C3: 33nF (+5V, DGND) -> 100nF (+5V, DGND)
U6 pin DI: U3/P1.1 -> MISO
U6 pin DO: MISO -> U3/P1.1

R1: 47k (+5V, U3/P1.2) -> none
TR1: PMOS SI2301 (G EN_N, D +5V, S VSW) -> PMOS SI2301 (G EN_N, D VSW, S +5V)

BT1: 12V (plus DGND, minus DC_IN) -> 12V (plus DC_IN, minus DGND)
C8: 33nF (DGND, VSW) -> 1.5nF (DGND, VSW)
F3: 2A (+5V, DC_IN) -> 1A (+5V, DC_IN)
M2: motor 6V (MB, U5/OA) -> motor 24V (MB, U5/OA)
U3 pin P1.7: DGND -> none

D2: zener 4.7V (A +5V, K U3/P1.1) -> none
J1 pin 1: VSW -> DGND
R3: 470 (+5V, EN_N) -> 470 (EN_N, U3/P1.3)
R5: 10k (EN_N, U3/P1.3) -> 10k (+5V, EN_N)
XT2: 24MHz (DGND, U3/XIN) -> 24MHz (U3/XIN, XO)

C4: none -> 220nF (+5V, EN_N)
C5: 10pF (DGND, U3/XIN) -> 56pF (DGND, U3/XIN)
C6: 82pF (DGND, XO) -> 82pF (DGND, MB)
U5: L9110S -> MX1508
---
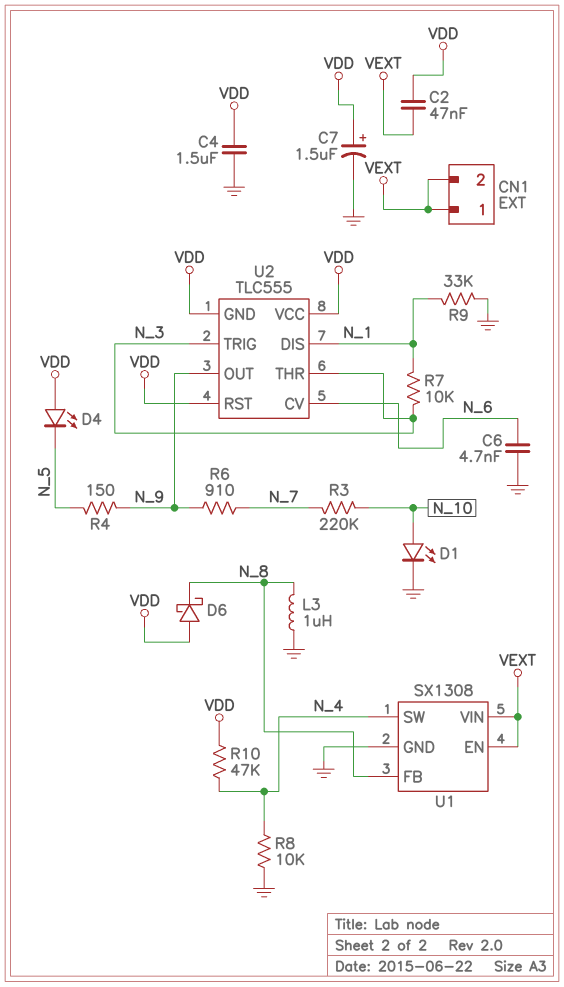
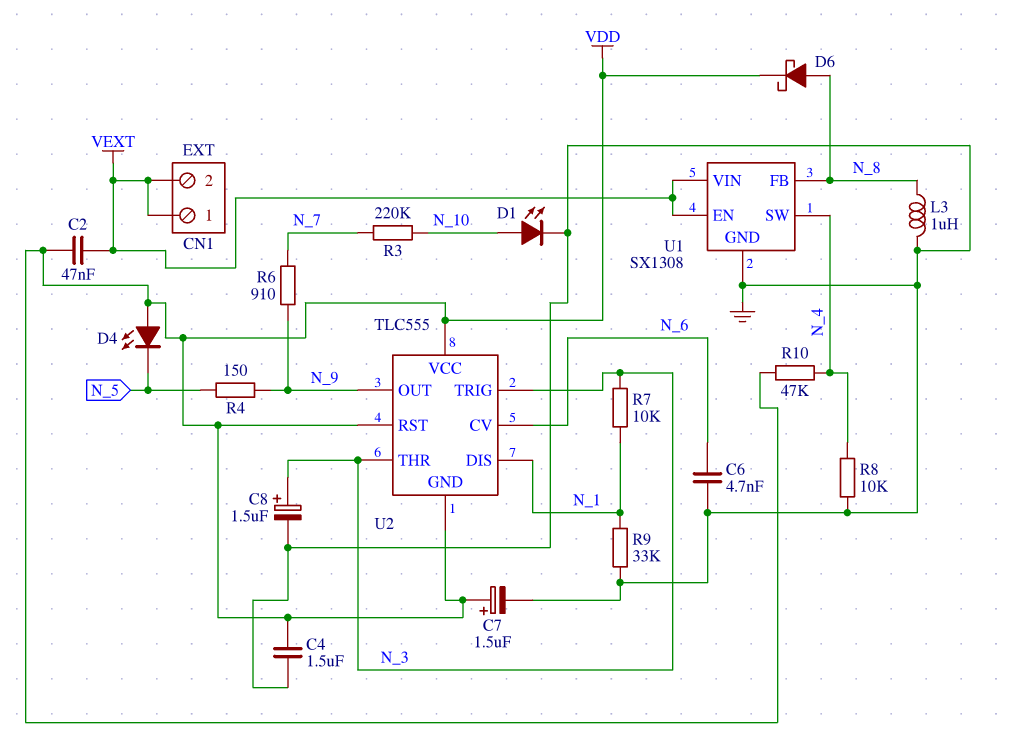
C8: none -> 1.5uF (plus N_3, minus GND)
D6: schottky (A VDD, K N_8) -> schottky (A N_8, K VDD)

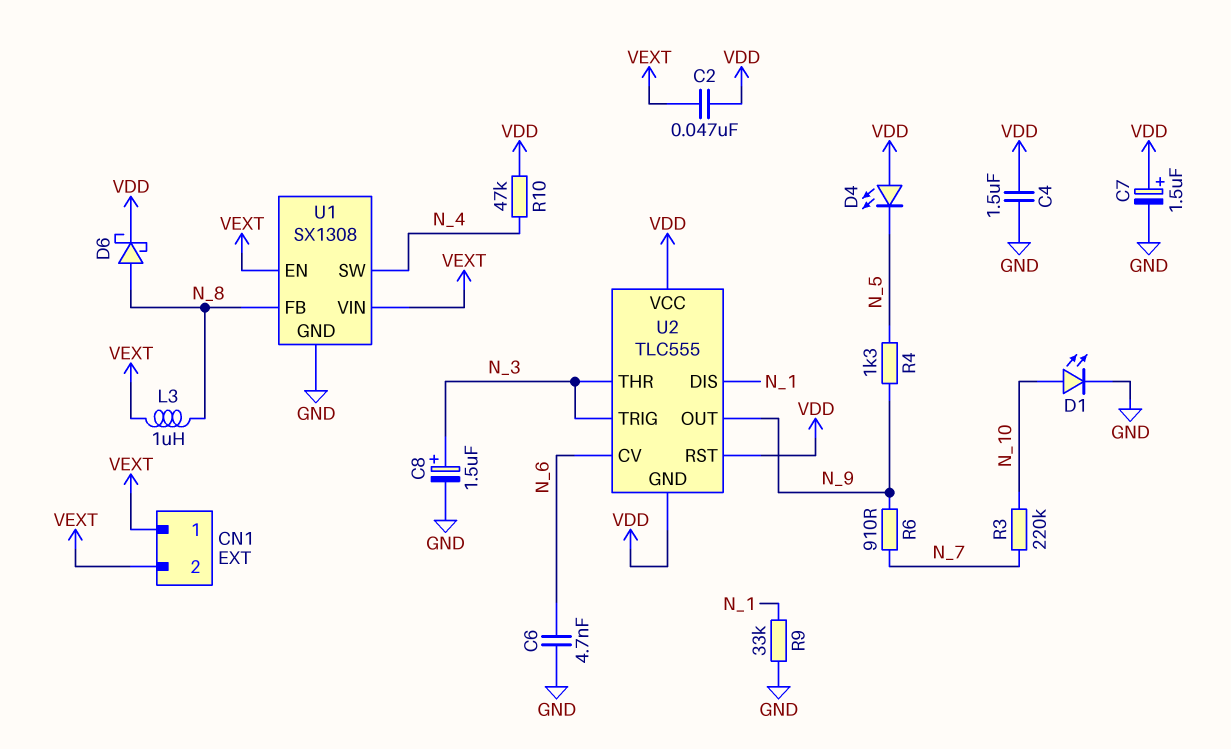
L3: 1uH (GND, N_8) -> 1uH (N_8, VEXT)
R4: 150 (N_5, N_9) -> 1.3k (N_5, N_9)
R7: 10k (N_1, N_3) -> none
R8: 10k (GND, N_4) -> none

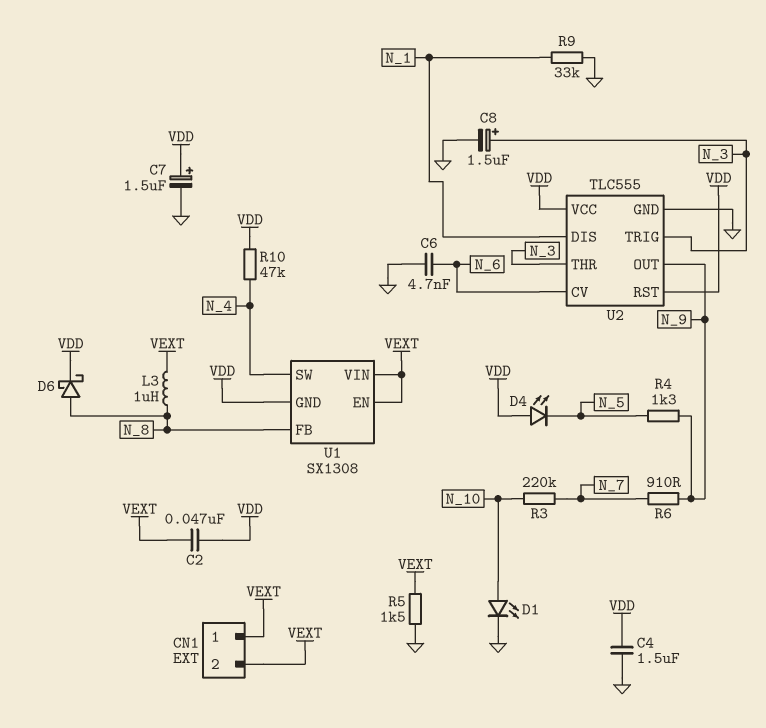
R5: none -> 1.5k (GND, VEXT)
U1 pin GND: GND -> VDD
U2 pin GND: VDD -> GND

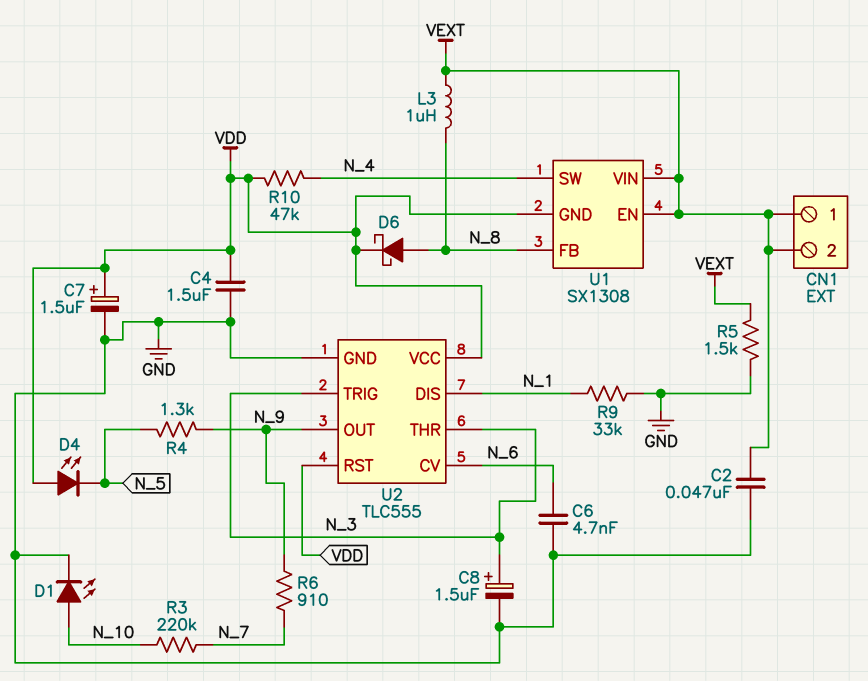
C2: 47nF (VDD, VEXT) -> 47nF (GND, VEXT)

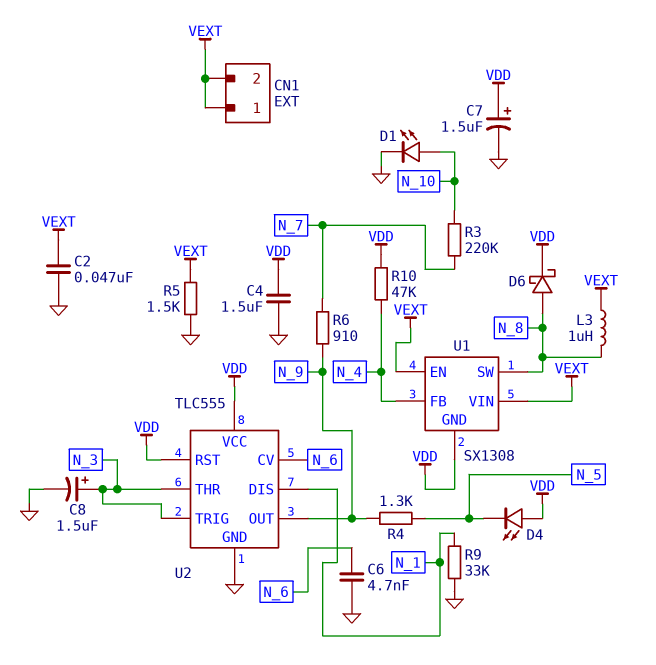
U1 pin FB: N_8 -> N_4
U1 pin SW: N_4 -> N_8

ASSIGNED TASK:
Start with the line above that contains "C5: 10pF (DGND, U3/XIN)" and end with the line that contains "U5: L9110S -> MX1508". Write out those lines exactly, and only those.

ANSWER:
C5: 10pF (DGND, U3/XIN) -> 56pF (DGND, U3/XIN)
C6: 82pF (DGND, XO) -> 82pF (DGND, MB)
U5: L9110S -> MX1508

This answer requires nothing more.